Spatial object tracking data

· · · ·

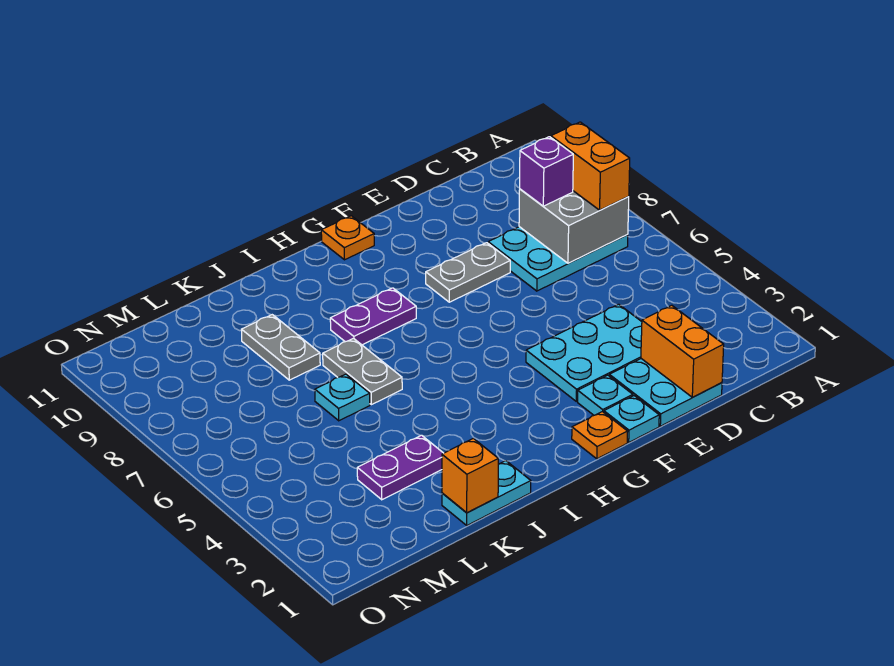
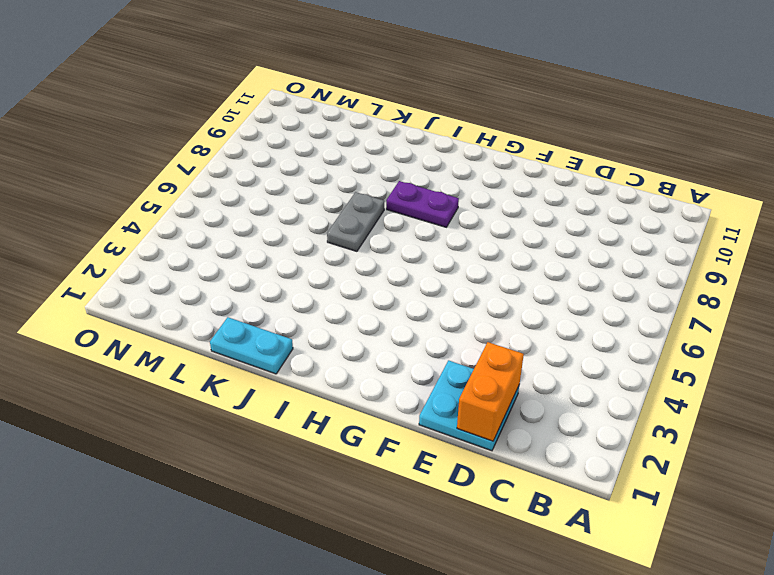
none -> cyan plate B7:D8 level 1
none -> cyan plate D3:F4 level 1
none -> grey plate E8:F8 level 1

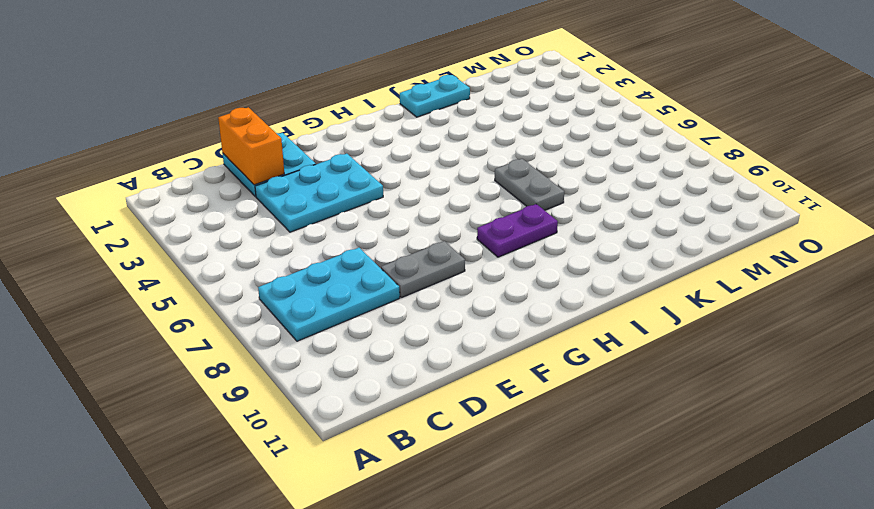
none -> cyan plate F1 level 1
none -> cyan plate F2 level 1
none -> orange plate G1 level 1

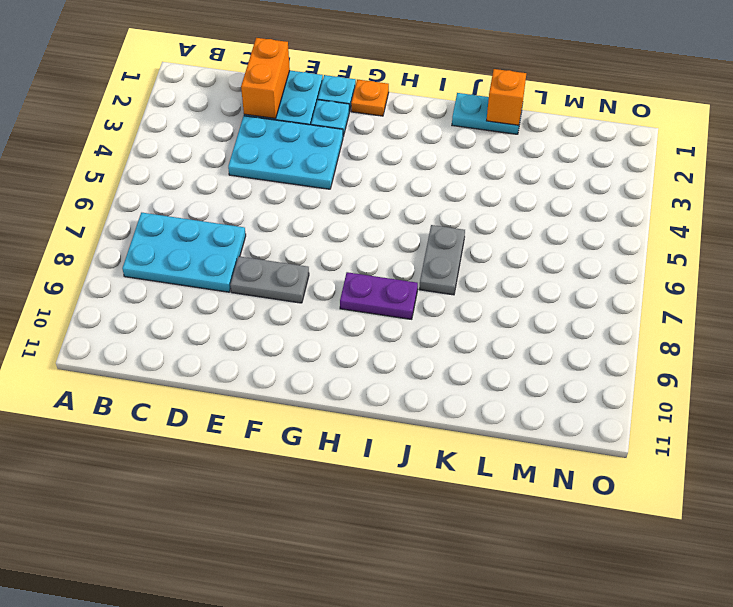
none -> orange plate G11 level 1
none -> purple plate K3:L3 level 1
none -> cyan plate K6 level 1

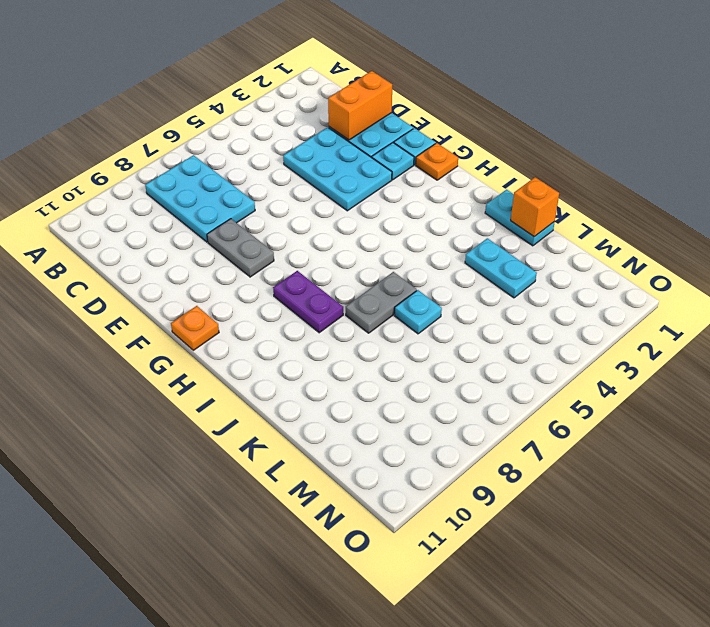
cyan plate K3:L3 level 1 -> purple plate K3:L3 level 1
none -> grey plate K8:K9 level 1
none -> grey brick B7:C8 level 2
none -> orange brick B7:B8 level 3

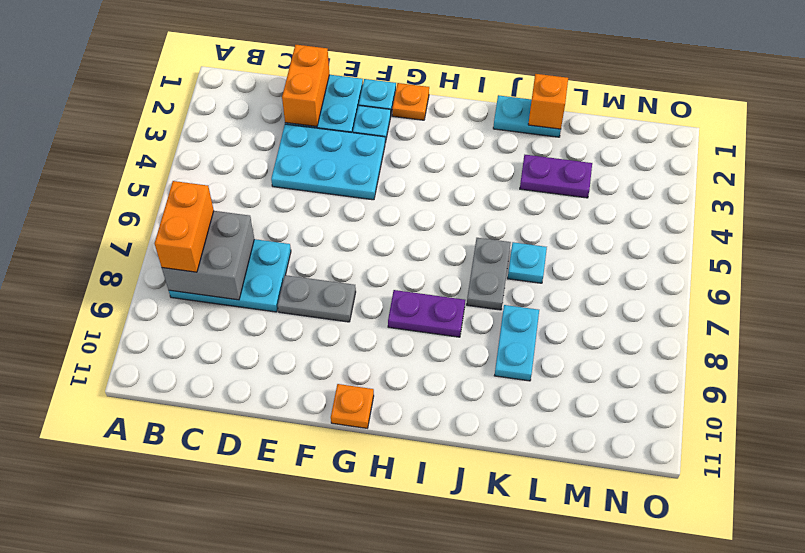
cyan plate K8:K9 level 1 -> grey plate K8:K9 level 1
none -> purple brick C8 level 3

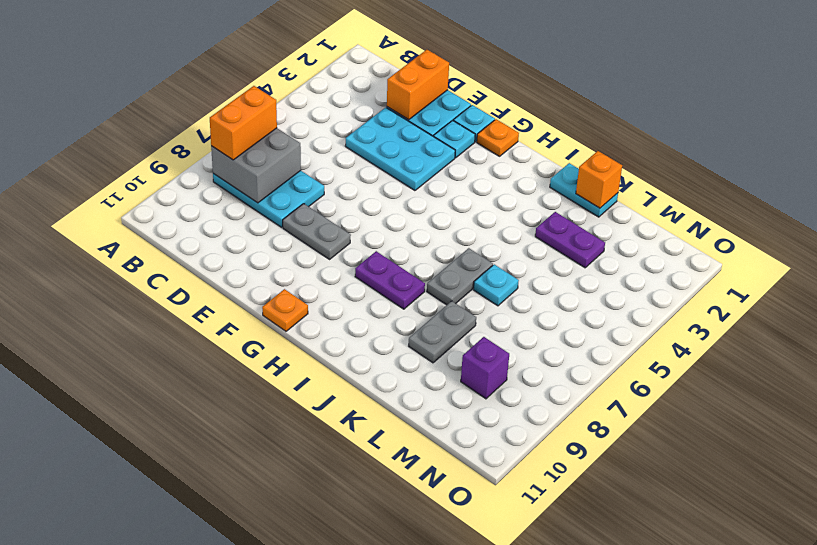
purple brick M9 level 1 -> purple brick C8 level 3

· · · ·

REQUIRED ACTION
Transcribe the whole of the data exactly, minus any pictures.

SOLUTION TO THIS EXERCISE
none -> cyan plate B7:D8 level 1
none -> cyan plate D3:F4 level 1
none -> grey plate E8:F8 level 1

none -> cyan plate F1 level 1
none -> cyan plate F2 level 1
none -> orange plate G1 level 1

none -> orange plate G11 level 1
none -> purple plate K3:L3 level 1
none -> cyan plate K6 level 1

cyan plate K3:L3 level 1 -> purple plate K3:L3 level 1
none -> grey plate K8:K9 level 1
none -> grey brick B7:C8 level 2
none -> orange brick B7:B8 level 3

cyan plate K8:K9 level 1 -> grey plate K8:K9 level 1
none -> purple brick C8 level 3

purple brick M9 level 1 -> purple brick C8 level 3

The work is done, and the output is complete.